▸ **REQUIREMENT**: Collect every line in the records below that contains the word "minus".
Start of Block
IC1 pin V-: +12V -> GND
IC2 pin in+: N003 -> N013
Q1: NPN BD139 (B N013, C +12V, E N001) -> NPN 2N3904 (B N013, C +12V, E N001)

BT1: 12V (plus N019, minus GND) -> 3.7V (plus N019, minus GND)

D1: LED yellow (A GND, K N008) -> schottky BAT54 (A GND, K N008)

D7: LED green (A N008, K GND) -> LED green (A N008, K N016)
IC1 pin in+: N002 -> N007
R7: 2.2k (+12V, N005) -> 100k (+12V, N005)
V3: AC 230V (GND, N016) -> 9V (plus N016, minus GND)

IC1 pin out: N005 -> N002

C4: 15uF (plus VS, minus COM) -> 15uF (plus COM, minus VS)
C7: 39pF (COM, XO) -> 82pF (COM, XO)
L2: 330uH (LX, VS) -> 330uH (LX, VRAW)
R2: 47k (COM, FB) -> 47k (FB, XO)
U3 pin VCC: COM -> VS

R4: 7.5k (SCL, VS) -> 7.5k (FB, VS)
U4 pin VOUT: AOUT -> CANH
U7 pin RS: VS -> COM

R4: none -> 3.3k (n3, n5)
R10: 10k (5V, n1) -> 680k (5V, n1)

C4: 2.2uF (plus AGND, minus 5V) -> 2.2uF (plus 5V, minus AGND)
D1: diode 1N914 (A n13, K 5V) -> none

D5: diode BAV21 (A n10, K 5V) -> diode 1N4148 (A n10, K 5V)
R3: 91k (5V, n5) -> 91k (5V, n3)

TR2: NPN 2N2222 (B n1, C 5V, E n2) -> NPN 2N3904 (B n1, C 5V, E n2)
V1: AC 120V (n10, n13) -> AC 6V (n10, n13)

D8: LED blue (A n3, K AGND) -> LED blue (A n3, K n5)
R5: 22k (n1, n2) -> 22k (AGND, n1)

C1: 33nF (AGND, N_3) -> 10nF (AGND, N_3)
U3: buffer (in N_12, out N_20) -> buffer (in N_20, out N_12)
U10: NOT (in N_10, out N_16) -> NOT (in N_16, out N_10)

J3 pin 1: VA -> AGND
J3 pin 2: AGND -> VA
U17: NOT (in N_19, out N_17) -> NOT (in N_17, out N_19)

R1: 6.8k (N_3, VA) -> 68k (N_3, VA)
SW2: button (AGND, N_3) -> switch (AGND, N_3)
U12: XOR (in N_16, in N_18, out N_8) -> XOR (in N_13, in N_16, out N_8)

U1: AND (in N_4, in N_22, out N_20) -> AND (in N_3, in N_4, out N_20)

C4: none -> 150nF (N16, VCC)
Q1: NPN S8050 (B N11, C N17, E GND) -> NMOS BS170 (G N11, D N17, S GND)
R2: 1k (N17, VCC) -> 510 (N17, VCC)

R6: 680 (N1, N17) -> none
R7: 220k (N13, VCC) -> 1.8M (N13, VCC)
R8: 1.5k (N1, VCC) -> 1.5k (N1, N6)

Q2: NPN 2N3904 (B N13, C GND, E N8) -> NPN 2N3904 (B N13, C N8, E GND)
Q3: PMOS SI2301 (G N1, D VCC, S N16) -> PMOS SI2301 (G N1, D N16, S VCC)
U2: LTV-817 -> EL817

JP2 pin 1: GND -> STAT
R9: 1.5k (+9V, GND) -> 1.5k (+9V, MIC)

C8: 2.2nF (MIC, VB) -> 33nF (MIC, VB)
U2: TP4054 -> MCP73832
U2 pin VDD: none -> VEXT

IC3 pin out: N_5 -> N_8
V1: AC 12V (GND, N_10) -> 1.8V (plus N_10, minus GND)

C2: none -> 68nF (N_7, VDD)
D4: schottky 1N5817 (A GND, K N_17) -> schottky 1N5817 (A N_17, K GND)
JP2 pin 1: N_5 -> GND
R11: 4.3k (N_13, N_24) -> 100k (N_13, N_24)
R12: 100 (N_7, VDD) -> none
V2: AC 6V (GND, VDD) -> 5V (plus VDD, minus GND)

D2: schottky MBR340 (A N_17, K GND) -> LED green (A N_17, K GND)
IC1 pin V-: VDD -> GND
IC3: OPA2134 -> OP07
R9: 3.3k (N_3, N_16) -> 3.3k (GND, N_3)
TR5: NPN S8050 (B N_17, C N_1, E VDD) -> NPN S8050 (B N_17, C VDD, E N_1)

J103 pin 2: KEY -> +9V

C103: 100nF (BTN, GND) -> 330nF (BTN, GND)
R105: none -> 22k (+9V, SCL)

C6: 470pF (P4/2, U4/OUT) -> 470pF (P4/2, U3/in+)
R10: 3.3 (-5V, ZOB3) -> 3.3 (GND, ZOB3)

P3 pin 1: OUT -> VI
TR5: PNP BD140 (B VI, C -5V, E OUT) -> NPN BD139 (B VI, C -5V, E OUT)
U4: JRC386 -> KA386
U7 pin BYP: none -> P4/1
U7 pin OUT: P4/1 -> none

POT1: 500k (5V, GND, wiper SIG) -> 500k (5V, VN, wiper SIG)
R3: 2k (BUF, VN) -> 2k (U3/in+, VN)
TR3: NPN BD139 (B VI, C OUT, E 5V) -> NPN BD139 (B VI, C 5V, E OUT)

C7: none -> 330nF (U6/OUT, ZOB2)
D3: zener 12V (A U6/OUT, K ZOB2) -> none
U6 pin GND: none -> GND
End of Block
▸ **RESPONSE**:
BT1: 12V (plus N019, minus GND) -> 3.7V (plus N019, minus GND)
V3: AC 230V (GND, N016) -> 9V (plus N016, minus GND)
C4: 15uF (plus VS, minus COM) -> 15uF (plus COM, minus VS)
C4: 2.2uF (plus AGND, minus 5V) -> 2.2uF (plus 5V, minus AGND)
V1: AC 12V (GND, N_10) -> 1.8V (plus N_10, minus GND)
V2: AC 6V (GND, VDD) -> 5V (plus VDD, minus GND)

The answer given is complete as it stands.